:: Problem to work on ::
Copy out the listing that follows exactly, dropping every picture.
(Data segment)
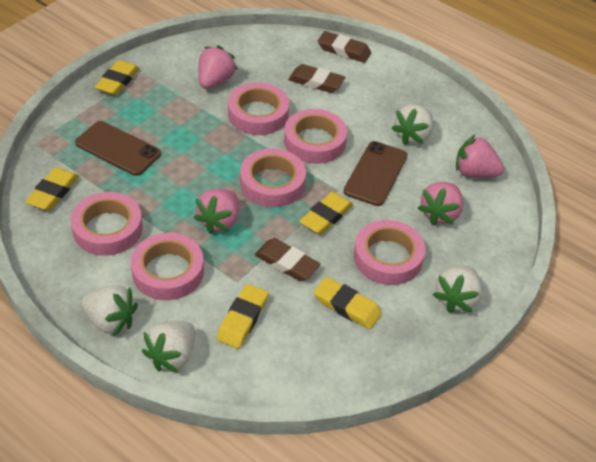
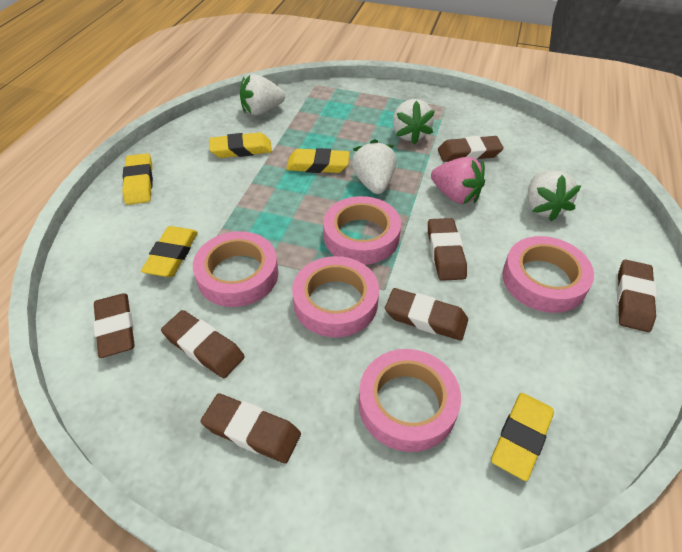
brown eraser: 3 -> 7
brown phone: 2 -> 0
pink strawberry: 4 -> 1
pink tape: 6 -> 5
(End Data segment)
:: Written solution ::
brown eraser: 3 -> 7
brown phone: 2 -> 0
pink strawberry: 4 -> 1
pink tape: 6 -> 5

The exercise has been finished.